> Problem to solve:
Print exactly the first lines of the records. Stop after the line containing "pink circle at", and leave every picture out.

> Collected data:
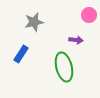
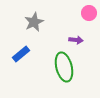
pink circle: moved 2 px up
gray star: rotated 12 degrees counterclockwise
blue rectangle: rotated 18 degrees clockwise
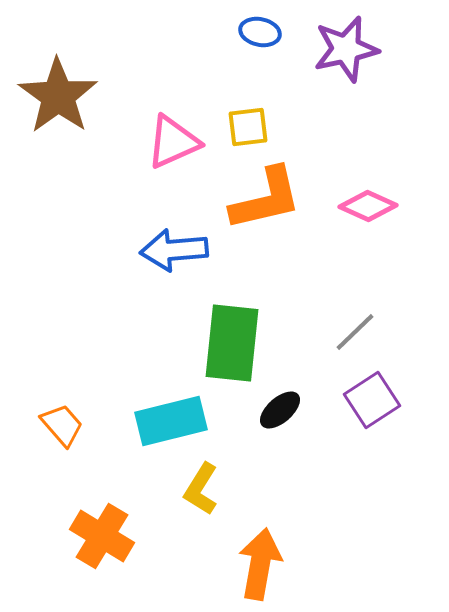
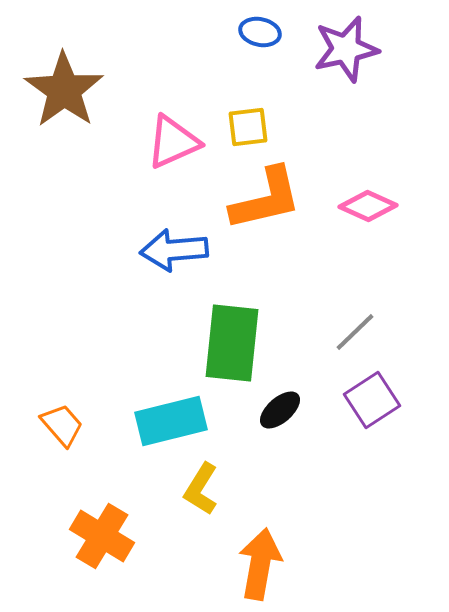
brown star: moved 6 px right, 6 px up
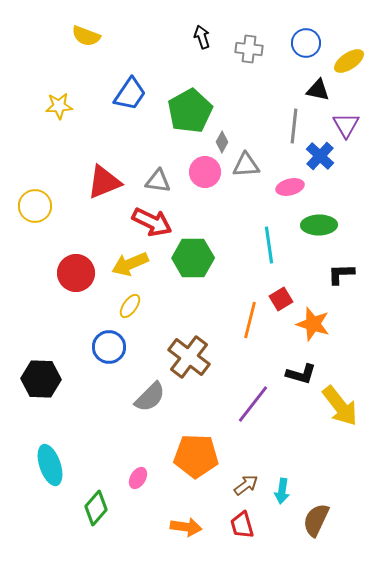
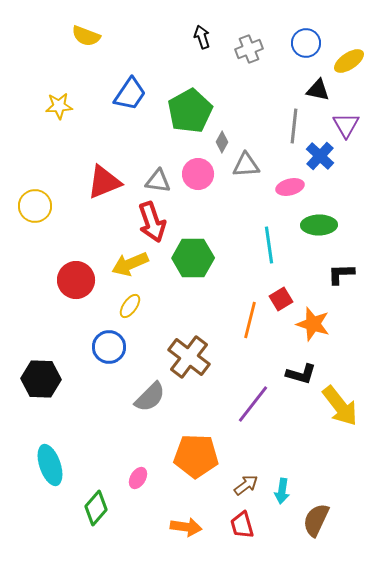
gray cross at (249, 49): rotated 28 degrees counterclockwise
pink circle at (205, 172): moved 7 px left, 2 px down
red arrow at (152, 222): rotated 45 degrees clockwise
red circle at (76, 273): moved 7 px down
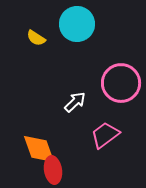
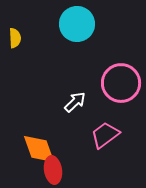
yellow semicircle: moved 21 px left; rotated 126 degrees counterclockwise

> Answer box:
pink circle: moved 2 px up
gray star: rotated 12 degrees counterclockwise
blue rectangle: rotated 18 degrees clockwise
brown star: moved 6 px right, 6 px up
gray cross at (249, 49): rotated 28 degrees counterclockwise
pink circle at (205, 172): moved 7 px left, 2 px down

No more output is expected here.